* [About this exercise]
Please give back the listing below word for word, without the images.

* [Extracted material]
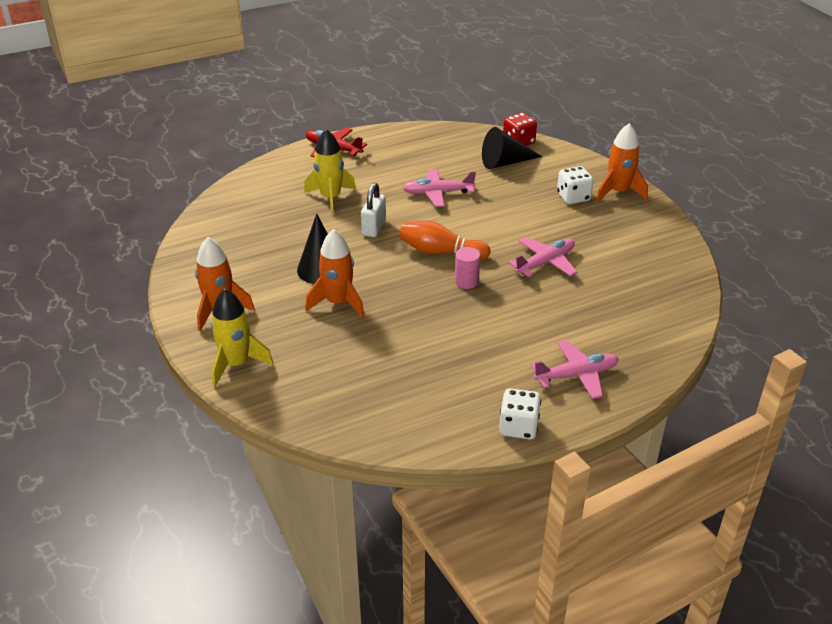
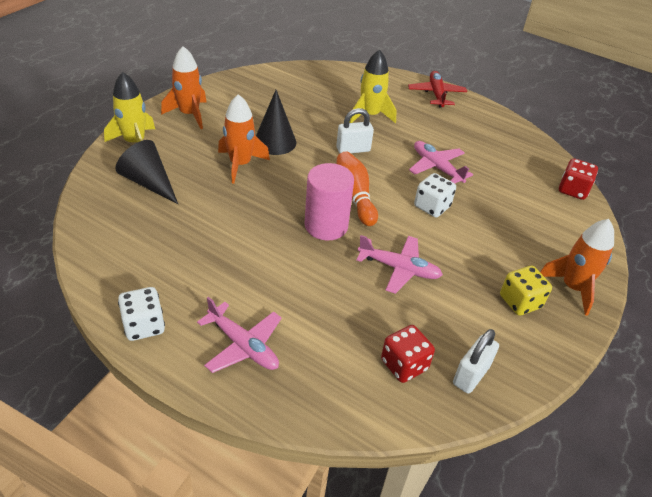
camera: 55 degrees right, 5 degrees up
(466, 281) = (326, 226): pink cylinder -> pink cylinder, size x1.80
(505, 162) = (529, 192): black cone -> black cone (149, 183)
(573, 197) = (525, 256): white dice -> white dice (432, 207)
(617, 221) = (520, 302): none -> yellow dice
(644, 300) = (404, 365): none -> red dice
(670, 273) = (471, 375): none -> white padlock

* [Expected output]
camera: 55 degrees right, 5 degrees up
(466, 281) = (326, 226): pink cylinder -> pink cylinder, size x1.80
(505, 162) = (529, 192): black cone -> black cone (149, 183)
(573, 197) = (525, 256): white dice -> white dice (432, 207)
(617, 221) = (520, 302): none -> yellow dice
(644, 300) = (404, 365): none -> red dice
(670, 273) = (471, 375): none -> white padlock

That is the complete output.